GIVEN REQUEST:
Copy every one of the entries below word for word, leaving out the pictures.

THE DATA:
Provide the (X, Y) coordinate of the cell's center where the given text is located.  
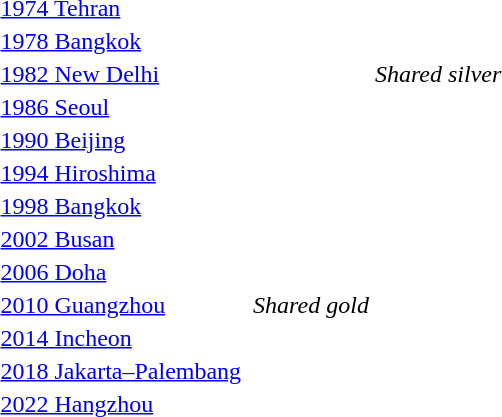
Shared gold (312, 305)
Shared silver (438, 74)
Find where the given text appears and provide that cell's center as (x, y) coordinate. 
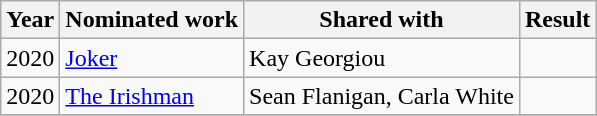
Sean Flanigan, Carla White (382, 96)
The Irishman (152, 96)
Joker (152, 58)
Nominated work (152, 20)
Shared with (382, 20)
Kay Georgiou (382, 58)
Year (30, 20)
Result (557, 20)
Scan for the cell matching the given text and deliver its (x, y) coordinate at center. 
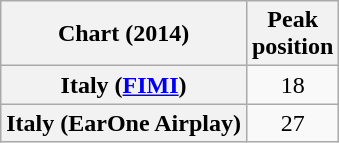
Chart (2014) (124, 34)
Italy (FIMI) (124, 85)
18 (292, 85)
27 (292, 123)
Italy (EarOne Airplay) (124, 123)
Peakposition (292, 34)
Search for the cell housing the specified text and yield its (x, y) center coordinate. 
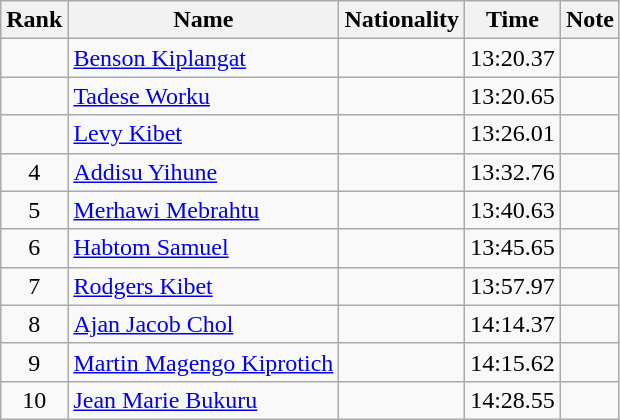
14:28.55 (513, 400)
Tadese Worku (204, 96)
13:45.65 (513, 248)
6 (34, 248)
Time (513, 20)
Name (204, 20)
7 (34, 286)
Rodgers Kibet (204, 286)
4 (34, 172)
13:57.97 (513, 286)
9 (34, 362)
Rank (34, 20)
Levy Kibet (204, 134)
Jean Marie Bukuru (204, 400)
8 (34, 324)
Martin Magengo Kiprotich (204, 362)
13:20.65 (513, 96)
5 (34, 210)
13:20.37 (513, 58)
13:32.76 (513, 172)
Note (590, 20)
Ajan Jacob Chol (204, 324)
13:40.63 (513, 210)
Benson Kiplangat (204, 58)
14:15.62 (513, 362)
Merhawi Mebrahtu (204, 210)
Nationality (402, 20)
10 (34, 400)
13:26.01 (513, 134)
Addisu Yihune (204, 172)
14:14.37 (513, 324)
Habtom Samuel (204, 248)
From the cell containing the given text, extract its center point as (X, Y) coordinate. 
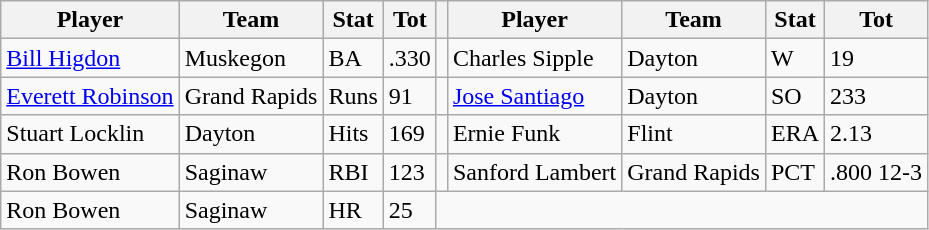
Everett Robinson (90, 96)
W (794, 58)
ERA (794, 134)
25 (410, 210)
Runs (353, 96)
.330 (410, 58)
.800 12-3 (876, 172)
Flint (694, 134)
Muskegon (251, 58)
BA (353, 58)
91 (410, 96)
2.13 (876, 134)
HR (353, 210)
Bill Higdon (90, 58)
SO (794, 96)
Ernie Funk (534, 134)
123 (410, 172)
233 (876, 96)
169 (410, 134)
Charles Sipple (534, 58)
19 (876, 58)
Stuart Locklin (90, 134)
Jose Santiago (534, 96)
PCT (794, 172)
Sanford Lambert (534, 172)
RBI (353, 172)
Hits (353, 134)
Extract the (X, Y) coordinate from the center of the cell holding the provided text.  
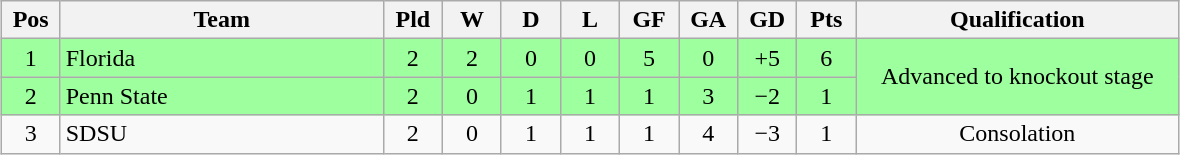
D (530, 20)
Pos (30, 20)
Advanced to knockout stage (1018, 77)
+5 (768, 58)
Pts (826, 20)
6 (826, 58)
Team (222, 20)
Qualification (1018, 20)
4 (708, 134)
GA (708, 20)
L (590, 20)
SDSU (222, 134)
Florida (222, 58)
−3 (768, 134)
5 (650, 58)
Consolation (1018, 134)
GF (650, 20)
Pld (412, 20)
−2 (768, 96)
W (472, 20)
GD (768, 20)
Penn State (222, 96)
Locate the cell with the specified text and output its [X, Y] center coordinate. 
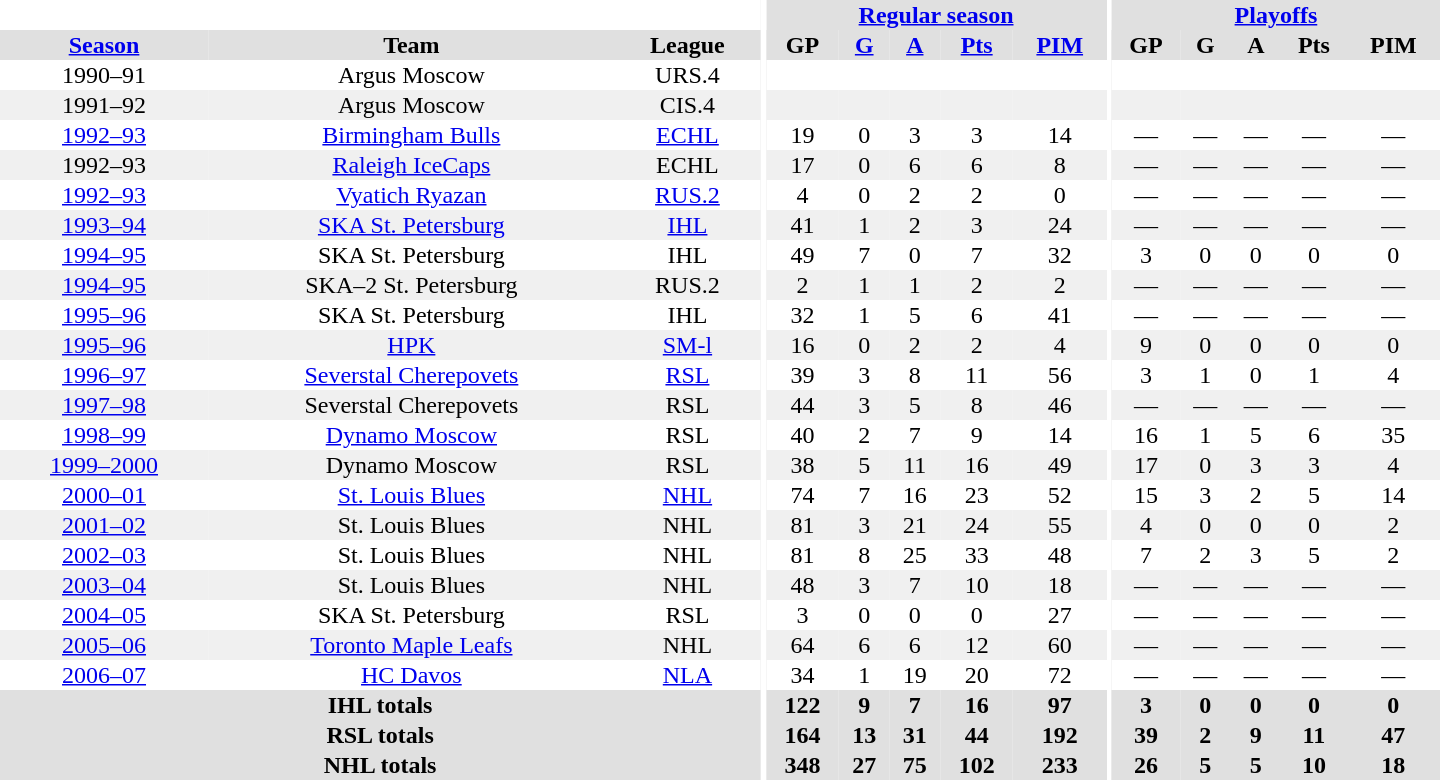
15 [1146, 495]
2005–06 [104, 645]
1996–97 [104, 375]
348 [802, 765]
34 [802, 675]
SKA–2 St. Petersburg [412, 285]
1990–91 [104, 75]
102 [976, 765]
33 [976, 555]
25 [916, 555]
52 [1060, 495]
20 [976, 675]
SM-l [688, 345]
56 [1060, 375]
74 [802, 495]
Vyatich Ryazan [412, 195]
164 [802, 735]
38 [802, 465]
23 [976, 495]
192 [1060, 735]
72 [1060, 675]
League [688, 45]
2002–03 [104, 555]
2003–04 [104, 585]
46 [1060, 405]
60 [1060, 645]
12 [976, 645]
13 [864, 735]
URS.4 [688, 75]
1993–94 [104, 225]
35 [1394, 435]
2001–02 [104, 525]
RSL totals [380, 735]
HPK [412, 345]
1997–98 [104, 405]
1998–99 [104, 435]
Toronto Maple Leafs [412, 645]
2004–05 [104, 615]
26 [1146, 765]
Birmingham Bulls [412, 135]
47 [1394, 735]
1991–92 [104, 105]
97 [1060, 705]
21 [916, 525]
40 [802, 435]
NHL totals [380, 765]
Season [104, 45]
1999–2000 [104, 465]
233 [1060, 765]
CIS.4 [688, 105]
122 [802, 705]
Team [412, 45]
75 [916, 765]
IHL totals [380, 705]
64 [802, 645]
31 [916, 735]
2006–07 [104, 675]
2000–01 [104, 495]
55 [1060, 525]
Raleigh IceCaps [412, 165]
HC Davos [412, 675]
Regular season [936, 15]
Playoffs [1276, 15]
NLA [688, 675]
Output the [x, y] coordinate of the center of the cell containing the given text.  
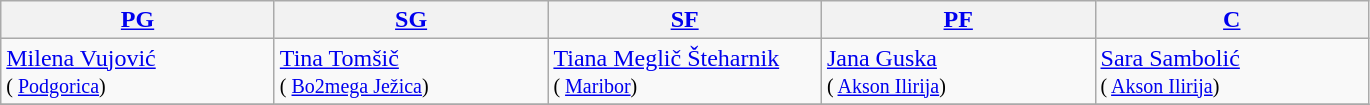
C [1232, 20]
Milena Vujović ( Podgorica) [138, 72]
Tiana Meglič Šteharnik ( Maribor) [685, 72]
Sara Sambolić ( Akson Ilirija) [1232, 72]
Jana Guska ( Akson Ilirija) [958, 72]
Tina Tomšič ( Bo2mega Ježica) [411, 72]
SG [411, 20]
SF [685, 20]
PF [958, 20]
PG [138, 20]
Output the [X, Y] coordinate of the center of the cell containing the given text.  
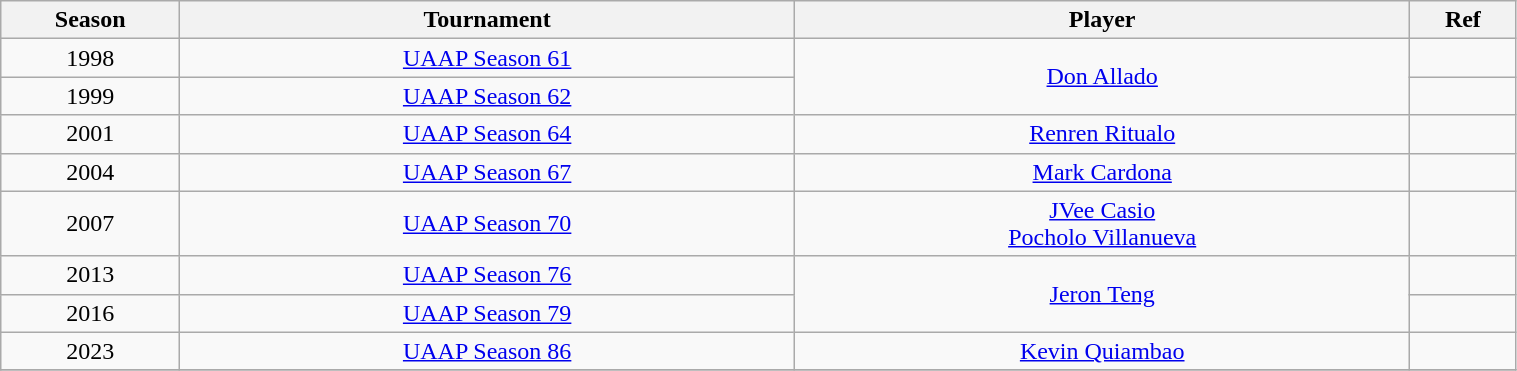
UAAP Season 76 [488, 275]
UAAP Season 61 [488, 58]
Kevin Quiambao [1102, 351]
Season [90, 20]
2001 [90, 134]
Mark Cardona [1102, 172]
1998 [90, 58]
UAAP Season 79 [488, 313]
UAAP Season 67 [488, 172]
UAAP Season 70 [488, 224]
2016 [90, 313]
Jeron Teng [1102, 294]
Don Allado [1102, 77]
1999 [90, 96]
2013 [90, 275]
UAAP Season 62 [488, 96]
Ref [1463, 20]
2023 [90, 351]
Player [1102, 20]
UAAP Season 86 [488, 351]
JVee CasioPocholo Villanueva [1102, 224]
2004 [90, 172]
2007 [90, 224]
UAAP Season 64 [488, 134]
Tournament [488, 20]
Renren Ritualo [1102, 134]
For the text-containing cell, return its midpoint in [X, Y] coordinate format. 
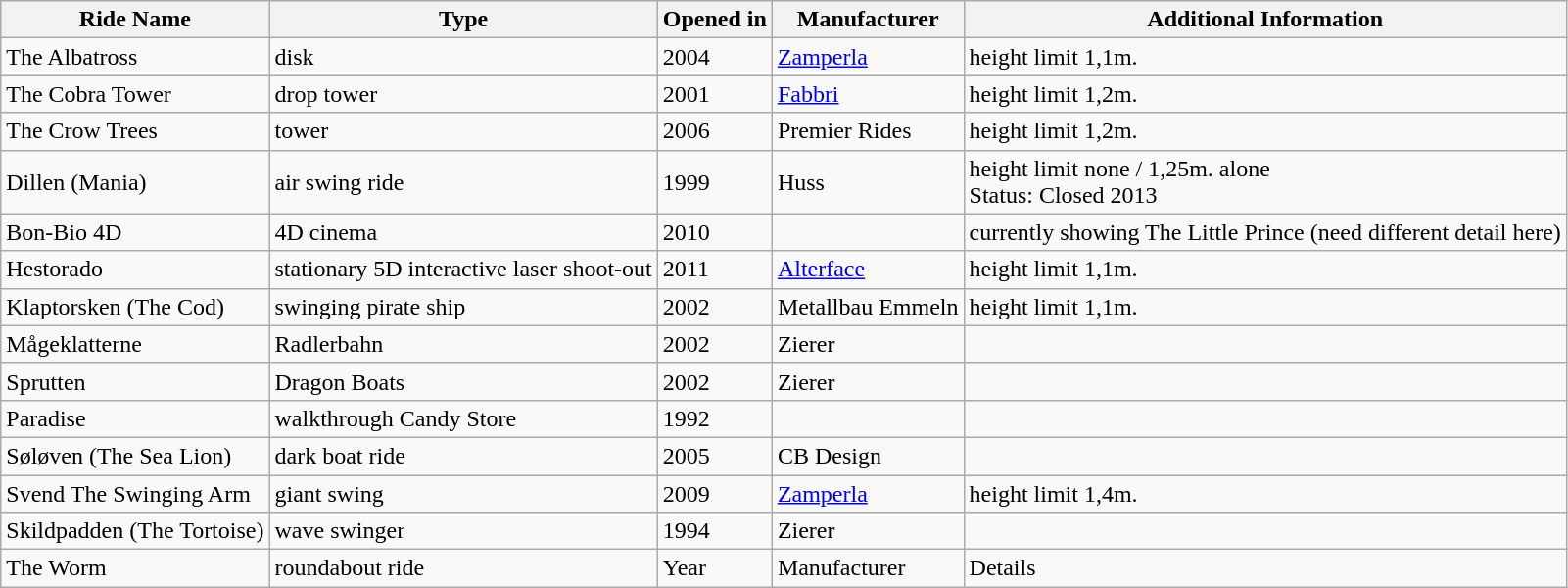
height limit none / 1,25m. aloneStatus: Closed 2013 [1265, 182]
The Worm [135, 568]
Huss [868, 182]
tower [463, 131]
Paradise [135, 418]
Metallbau Emmeln [868, 307]
Premier Rides [868, 131]
Søløven (The Sea Lion) [135, 455]
stationary 5D interactive laser shoot-out [463, 269]
Radlerbahn [463, 344]
Dragon Boats [463, 381]
1999 [715, 182]
The Albatross [135, 57]
giant swing [463, 493]
height limit 1,4m. [1265, 493]
The Crow Trees [135, 131]
Hestorado [135, 269]
The Cobra Tower [135, 94]
disk [463, 57]
Skildpadden (The Tortoise) [135, 531]
wave swinger [463, 531]
Bon-Bio 4D [135, 232]
Ride Name [135, 20]
drop tower [463, 94]
4D cinema [463, 232]
2004 [715, 57]
Klaptorsken (The Cod) [135, 307]
CB Design [868, 455]
dark boat ride [463, 455]
Details [1265, 568]
air swing ride [463, 182]
Alterface [868, 269]
roundabout ride [463, 568]
walkthrough Candy Store [463, 418]
Additional Information [1265, 20]
Year [715, 568]
Fabbri [868, 94]
2011 [715, 269]
2005 [715, 455]
2006 [715, 131]
swinging pirate ship [463, 307]
2009 [715, 493]
Svend The Swinging Arm [135, 493]
1994 [715, 531]
2001 [715, 94]
Sprutten [135, 381]
Dillen (Mania) [135, 182]
2010 [715, 232]
1992 [715, 418]
Opened in [715, 20]
currently showing The Little Prince (need different detail here) [1265, 232]
Mågeklatterne [135, 344]
Type [463, 20]
Identify which cell holds the provided text, then report its (x, y) central coordinate. 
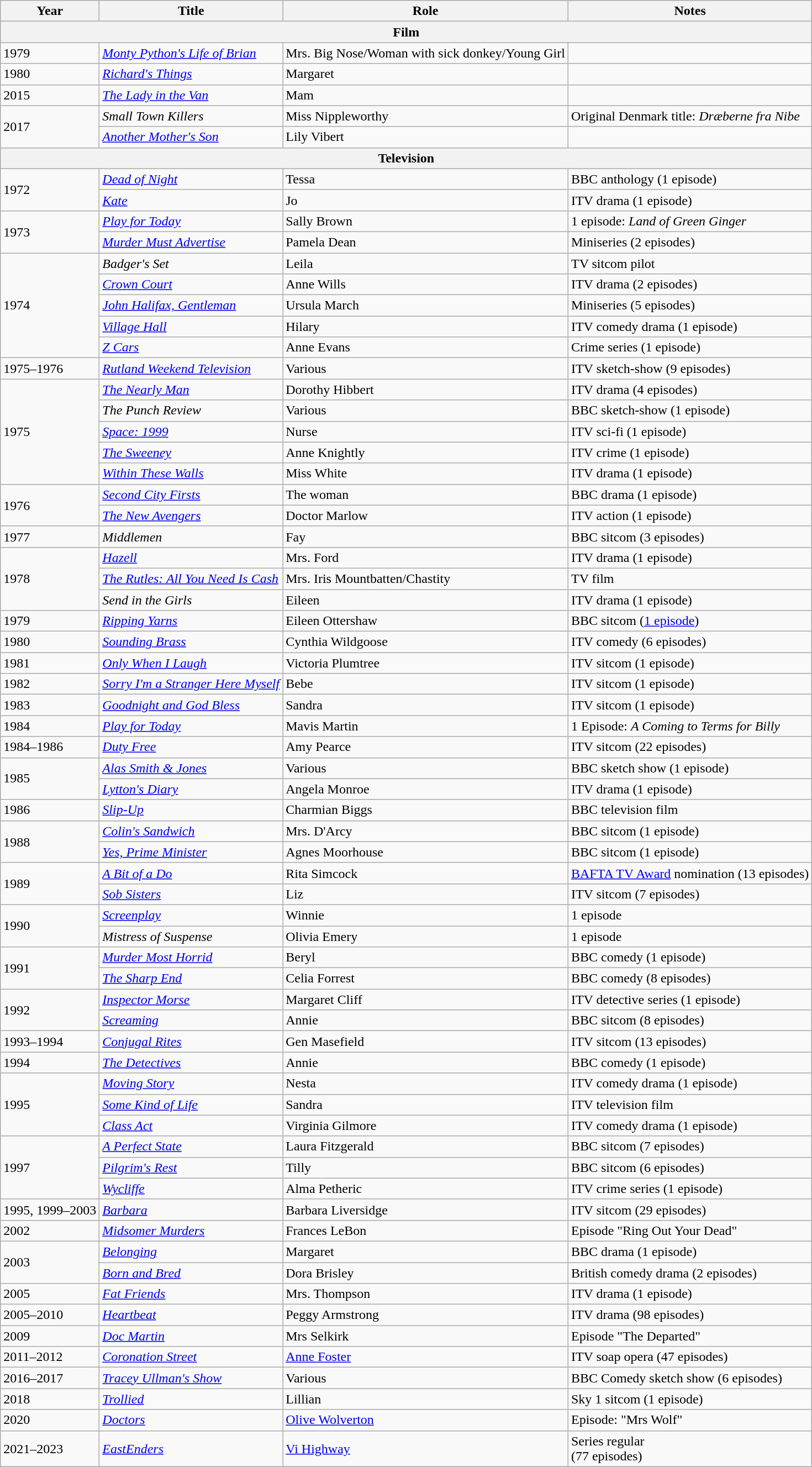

FINAL RESULT:
Provide the (X, Y) coordinate of the cell's center where the given text is located.  
Shared gold (312, 305)
Shared silver (438, 74)
Find where the given text appears and provide that cell's center as (x, y) coordinate. 
Sean Flanigan, Carla White (382, 96)
The Irishman (152, 96)
Joker (152, 58)
Nominated work (152, 20)
Shared with (382, 20)
Kay Georgiou (382, 58)
Year (30, 20)
Result (557, 20)
Scan for the cell matching the given text and deliver its (x, y) coordinate at center. 
Chart (2014) (124, 34)
Italy (FIMI) (124, 85)
18 (292, 85)
27 (292, 123)
Italy (EarOne Airplay) (124, 123)
Peakposition (292, 34)
Search for the cell housing the specified text and yield its (x, y) center coordinate. 
14:28.55 (513, 400)
Tadese Worku (204, 96)
13:45.65 (513, 248)
6 (34, 248)
Time (513, 20)
Name (204, 20)
7 (34, 286)
Rodgers Kibet (204, 286)
4 (34, 172)
13:57.97 (513, 286)
9 (34, 362)
Rank (34, 20)
Levy Kibet (204, 134)
Jean Marie Bukuru (204, 400)
8 (34, 324)
Martin Magengo Kiprotich (204, 362)
13:20.65 (513, 96)
5 (34, 210)
13:20.37 (513, 58)
13:32.76 (513, 172)
Note (590, 20)
Ajan Jacob Chol (204, 324)
13:40.63 (513, 210)
Benson Kiplangat (204, 58)
14:15.62 (513, 362)
Merhawi Mebrahtu (204, 210)
Nationality (402, 20)
10 (34, 400)
13:26.01 (513, 134)
Addisu Yihune (204, 172)
14:14.37 (513, 324)
Habtom Samuel (204, 248)
From the cell containing the given text, extract its center point as (X, Y) coordinate. 
Everett Robinson (90, 96)
W (794, 58)
ERA (794, 134)
25 (410, 210)
Runs (353, 96)
.330 (410, 58)
.800 12-3 (876, 172)
Flint (694, 134)
Muskegon (251, 58)
BA (353, 58)
91 (410, 96)
2.13 (876, 134)
HR (353, 210)
Bill Higdon (90, 58)
SO (794, 96)
Ernie Funk (534, 134)
123 (410, 172)
233 (876, 96)
169 (410, 134)
Charles Sipple (534, 58)
19 (876, 58)
Stuart Locklin (90, 134)
Jose Santiago (534, 96)
PCT (794, 172)
Sanford Lambert (534, 172)
RBI (353, 172)
Hits (353, 134)
Extract the (X, Y) coordinate from the center of the cell holding the provided text.  
D (530, 20)
Pos (30, 20)
Advanced to knockout stage (1018, 77)
+5 (768, 58)
Pts (826, 20)
6 (826, 58)
Team (222, 20)
Qualification (1018, 20)
4 (708, 134)
GA (708, 20)
L (590, 20)
SDSU (222, 134)
Florida (222, 58)
−3 (768, 134)
5 (650, 58)
Consolation (1018, 134)
GF (650, 20)
Pld (412, 20)
−2 (768, 96)
W (472, 20)
GD (768, 20)
Penn State (222, 96)
Locate the cell with the specified text and output its [X, Y] center coordinate. 
15 [1146, 495]
2005–06 [104, 645]
1996–97 [104, 375]
348 [802, 765]
34 [802, 675]
SKA–2 St. Petersburg [412, 285]
1990–91 [104, 75]
102 [976, 765]
33 [976, 555]
25 [916, 555]
52 [1060, 495]
20 [976, 675]
SM-l [688, 345]
56 [1060, 375]
74 [802, 495]
Vyatich Ryazan [412, 195]
164 [802, 735]
38 [802, 465]
23 [976, 495]
192 [1060, 735]
72 [1060, 675]
League [688, 45]
2002–03 [104, 555]
2003–04 [104, 585]
46 [1060, 405]
60 [1060, 645]
12 [976, 645]
13 [864, 735]
URS.4 [688, 75]
1993–94 [104, 225]
35 [1394, 435]
2001–02 [104, 525]
RSL totals [380, 735]
HPK [412, 345]
1997–98 [104, 405]
1998–99 [104, 435]
Toronto Maple Leafs [412, 645]
2004–05 [104, 615]
26 [1146, 765]
Birmingham Bulls [412, 135]
47 [1394, 735]
1991–92 [104, 105]
97 [1060, 705]
21 [916, 525]
40 [802, 435]
NHL totals [380, 765]
Season [104, 45]
1999–2000 [104, 465]
233 [1060, 765]
CIS.4 [688, 105]
122 [802, 705]
Team [412, 45]
75 [916, 765]
IHL totals [380, 705]
64 [802, 645]
31 [916, 735]
2006–07 [104, 675]
2000–01 [104, 495]
55 [1060, 525]
Raleigh IceCaps [412, 165]
HC Davos [412, 675]
Regular season [936, 15]
Playoffs [1276, 15]
NLA [688, 675]
Output the [x, y] coordinate of the center of the cell containing the given text.  
C [1232, 20]
Milena Vujović ( Podgorica) [138, 72]
Tiana Meglič Šteharnik ( Maribor) [685, 72]
Sara Sambolić ( Akson Ilirija) [1232, 72]
Jana Guska ( Akson Ilirija) [958, 72]
Tina Tomšič ( Bo2mega Ježica) [411, 72]
SG [411, 20]
SF [685, 20]
PF [958, 20]
PG [138, 20]
Output the [X, Y] coordinate of the center of the cell containing the given text.  
UAAP Season 76 [488, 275]
UAAP Season 61 [488, 58]
Kevin Quiambao [1102, 351]
Season [90, 20]
2001 [90, 134]
Mark Cardona [1102, 172]
1998 [90, 58]
UAAP Season 79 [488, 313]
UAAP Season 67 [488, 172]
UAAP Season 70 [488, 224]
2016 [90, 313]
Jeron Teng [1102, 294]
Don Allado [1102, 77]
1999 [90, 96]
2013 [90, 275]
UAAP Season 62 [488, 96]
Ref [1463, 20]
2023 [90, 351]
Player [1102, 20]
UAAP Season 86 [488, 351]
JVee CasioPocholo Villanueva [1102, 224]
2004 [90, 172]
2007 [90, 224]
UAAP Season 64 [488, 134]
Tournament [488, 20]
Renren Ritualo [1102, 134]
For the text-containing cell, return its midpoint in [X, Y] coordinate format. 
height limit none / 1,25m. aloneStatus: Closed 2013 [1265, 182]
The Worm [135, 568]
Huss [868, 182]
tower [463, 131]
Paradise [135, 418]
Metallbau Emmeln [868, 307]
Premier Rides [868, 131]
Søløven (The Sea Lion) [135, 455]
stationary 5D interactive laser shoot-out [463, 269]
Radlerbahn [463, 344]
Dragon Boats [463, 381]
1999 [715, 182]
The Albatross [135, 57]
giant swing [463, 493]
height limit 1,4m. [1265, 493]
The Crow Trees [135, 131]
Hestorado [135, 269]
The Cobra Tower [135, 94]
disk [463, 57]
Skildpadden (The Tortoise) [135, 531]
wave swinger [463, 531]
Bon-Bio 4D [135, 232]
Ride Name [135, 20]
drop tower [463, 94]
4D cinema [463, 232]
2004 [715, 57]
Klaptorsken (The Cod) [135, 307]
CB Design [868, 455]
dark boat ride [463, 455]
Details [1265, 568]
air swing ride [463, 182]
Alterface [868, 269]
roundabout ride [463, 568]
walkthrough Candy Store [463, 418]
Additional Information [1265, 20]
Year [715, 568]
Fabbri [868, 94]
2011 [715, 269]
2005 [715, 455]
2006 [715, 131]
swinging pirate ship [463, 307]
2009 [715, 493]
Svend The Swinging Arm [135, 493]
1994 [715, 531]
2001 [715, 94]
Sprutten [135, 381]
Dillen (Mania) [135, 182]
2010 [715, 232]
1992 [715, 418]
Opened in [715, 20]
currently showing The Little Prince (need different detail here) [1265, 232]
Mågeklatterne [135, 344]
Type [463, 20]
Identify which cell holds the provided text, then report its (x, y) central coordinate. 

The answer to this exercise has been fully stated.